● TASK: Which lines of the data below contain "degrees"? Please show them all.

● DATASET EXTRACT:

..............................

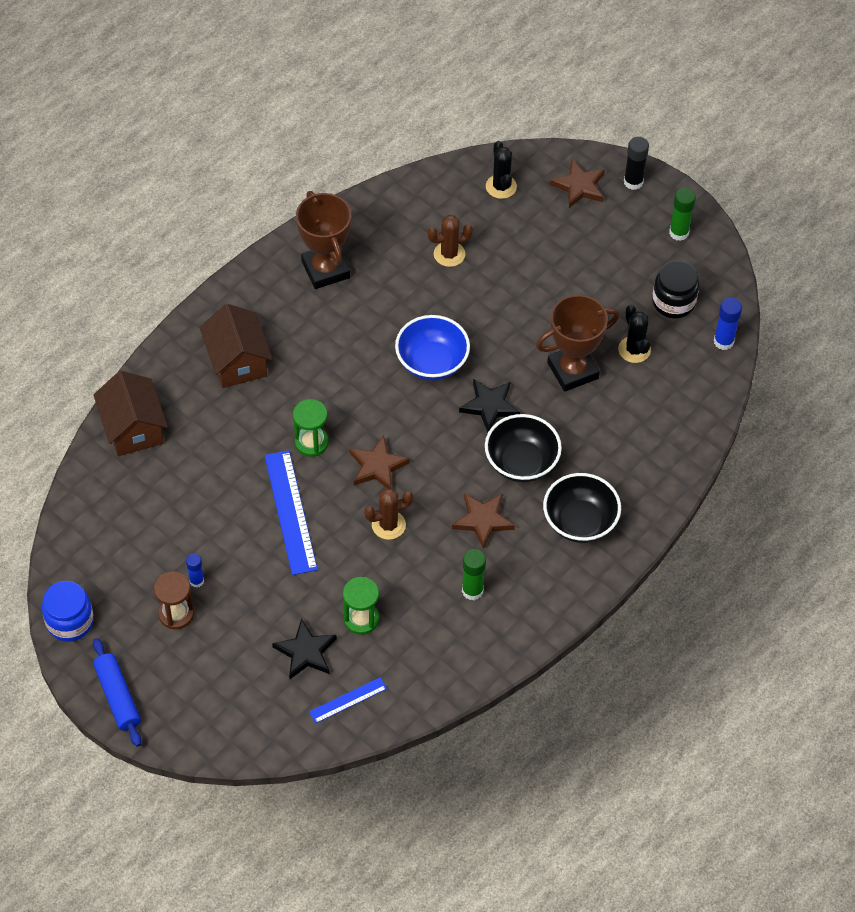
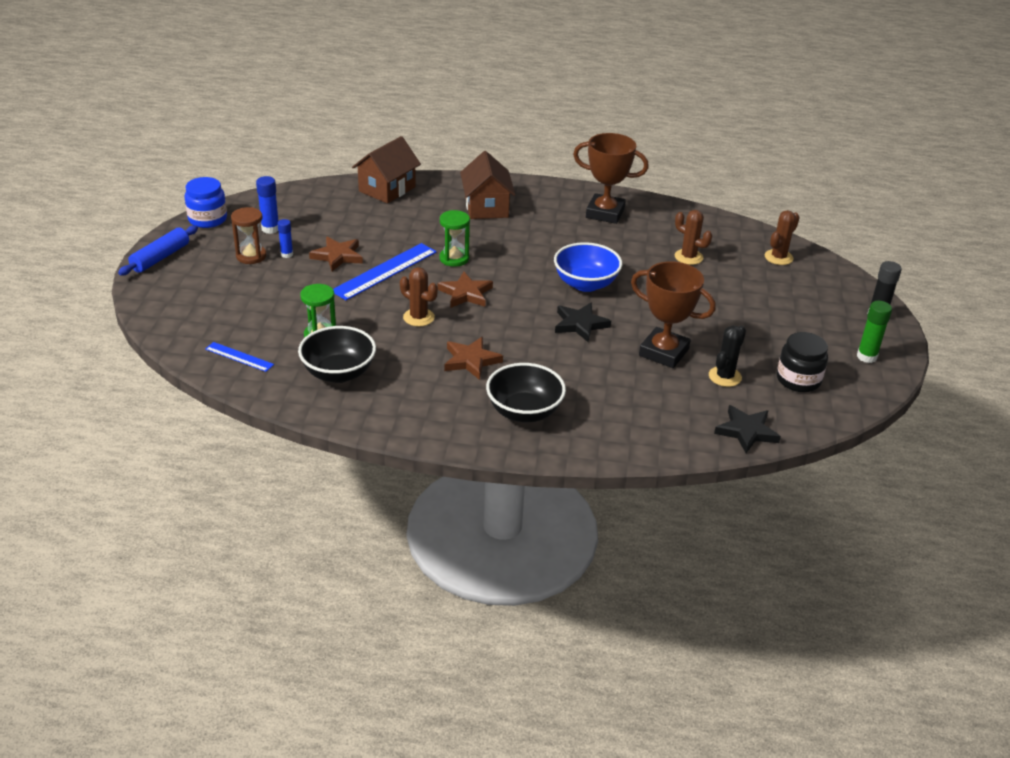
camera: 55 degrees right, 20 degrees down
brown house [200,304,273,388] -> brown house turned 45 degrees counterclockwise [460,151,515,219]
black star [272,618,337,679] -> black star moved to [714,405,781,453]
brown trophy [296,191,351,289] -> brown trophy turned 75 degrees clockwise [573,133,649,224]
green glue stick [462,549,486,600] -> none
black bowl [485,414,562,482] -> black bowl moved to [298,326,376,383]
black cactus [486,141,517,199] -> brown cactus [765,210,800,265]
brown star [549,159,605,208] -> brown star moved to [309,237,363,271]
blue glue stick [714,297,742,350] -> blue glue stick moved to [256,176,278,234]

..............................

● OUTPUT BELOW:
camera: 55 degrees right, 20 degrees down
brown house [200,304,273,388] -> brown house turned 45 degrees counterclockwise [460,151,515,219]
brown trophy [296,191,351,289] -> brown trophy turned 75 degrees clockwise [573,133,649,224]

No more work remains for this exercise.